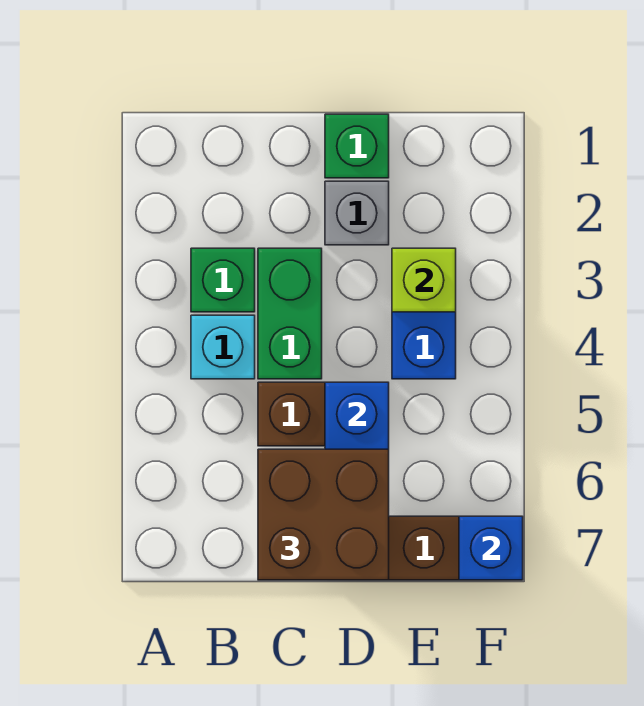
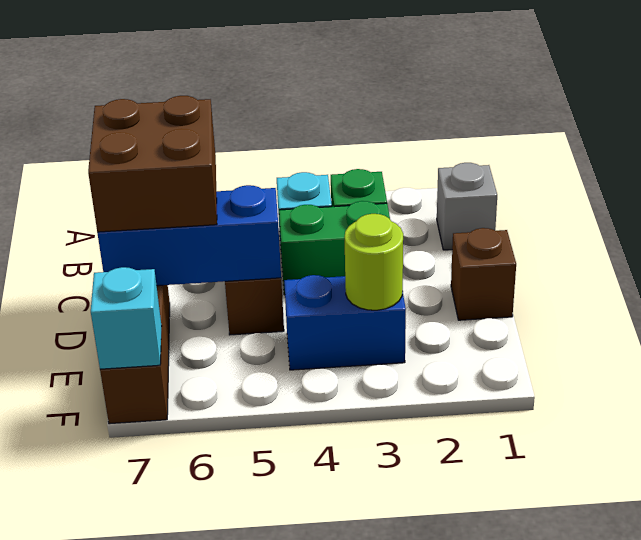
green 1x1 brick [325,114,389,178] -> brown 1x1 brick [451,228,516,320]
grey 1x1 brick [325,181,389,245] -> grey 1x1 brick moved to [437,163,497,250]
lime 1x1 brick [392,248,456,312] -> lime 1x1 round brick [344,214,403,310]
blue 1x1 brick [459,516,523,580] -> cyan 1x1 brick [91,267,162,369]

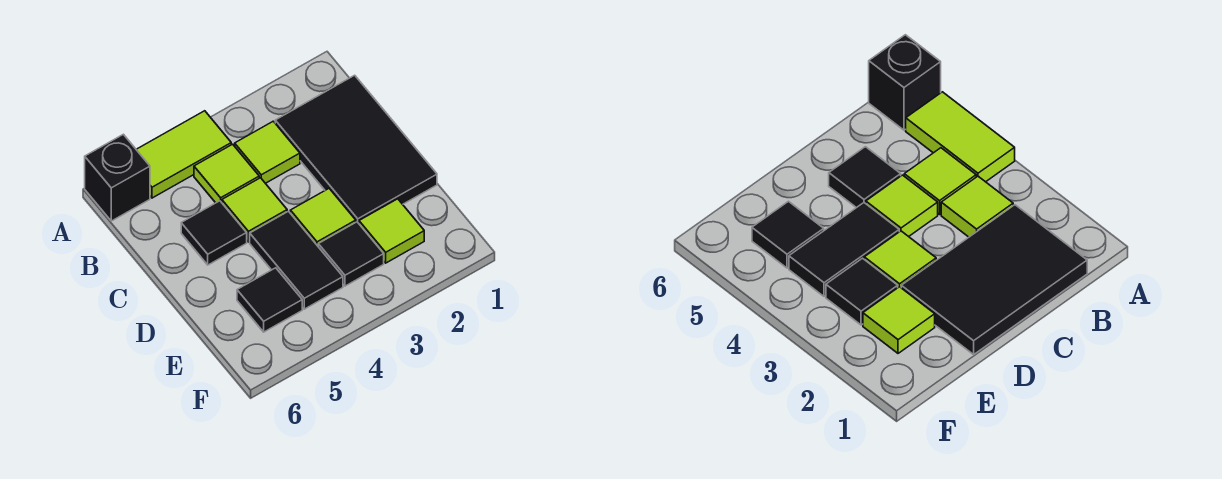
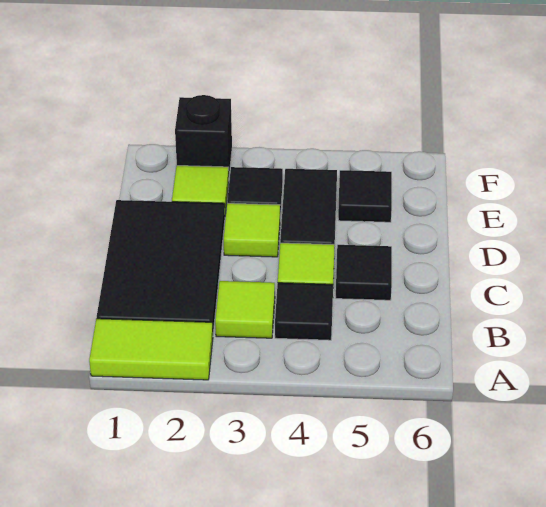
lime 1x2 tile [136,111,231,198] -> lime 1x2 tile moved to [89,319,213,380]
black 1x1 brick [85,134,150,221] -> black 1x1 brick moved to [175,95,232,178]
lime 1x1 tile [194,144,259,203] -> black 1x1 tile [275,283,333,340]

==

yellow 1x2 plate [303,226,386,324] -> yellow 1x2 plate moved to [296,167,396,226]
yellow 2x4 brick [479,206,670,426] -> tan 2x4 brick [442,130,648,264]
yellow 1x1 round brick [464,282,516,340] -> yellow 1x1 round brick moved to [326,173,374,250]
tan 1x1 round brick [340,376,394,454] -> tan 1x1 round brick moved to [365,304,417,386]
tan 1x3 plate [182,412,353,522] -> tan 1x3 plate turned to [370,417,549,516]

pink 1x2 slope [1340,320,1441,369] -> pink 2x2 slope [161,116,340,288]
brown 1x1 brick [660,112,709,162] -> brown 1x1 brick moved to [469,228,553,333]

--

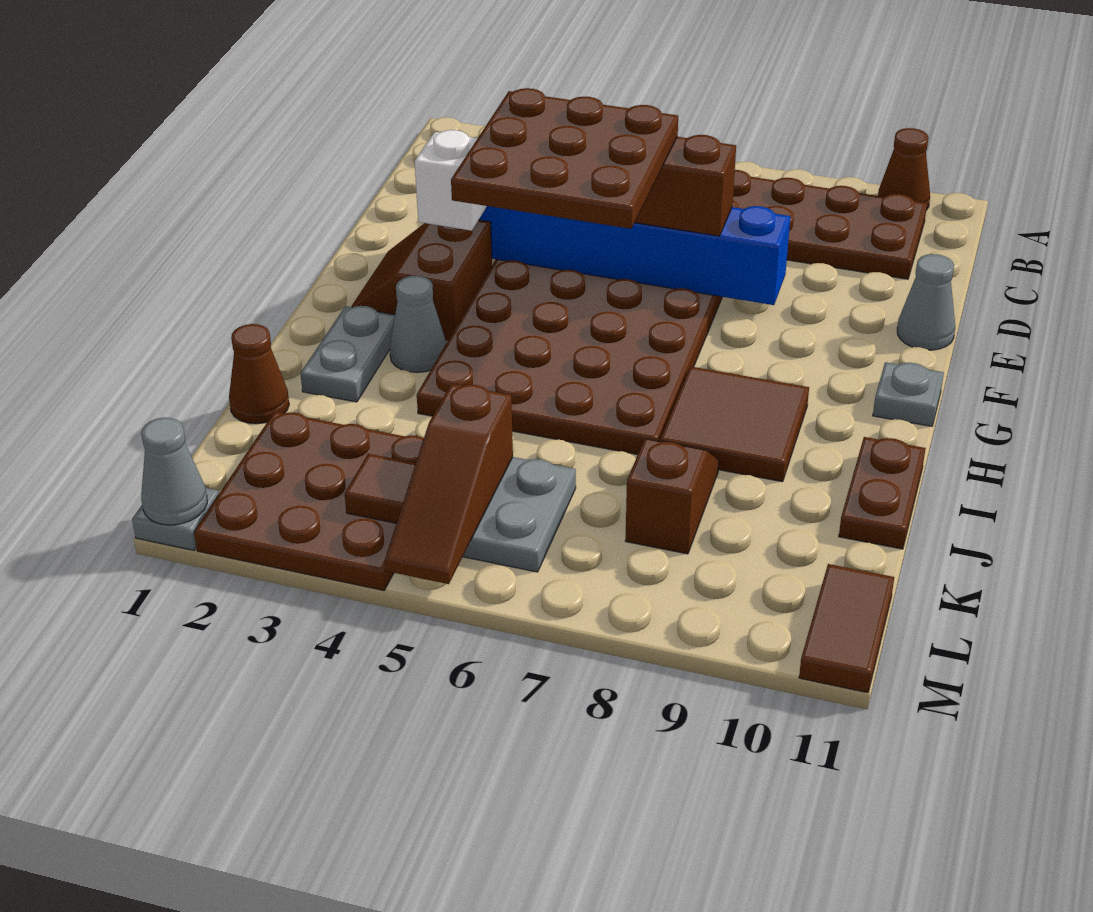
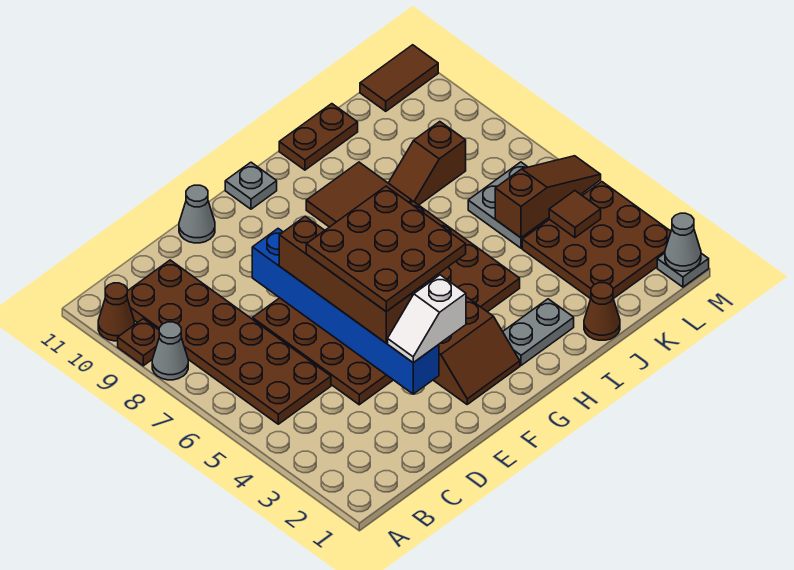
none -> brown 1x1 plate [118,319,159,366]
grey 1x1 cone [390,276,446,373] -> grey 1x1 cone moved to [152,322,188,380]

#### [THE PROBLEM]
Tally the lines of the material in which the word "tile" appears. Output the count alone.

#### [ANSWER SPACE]
2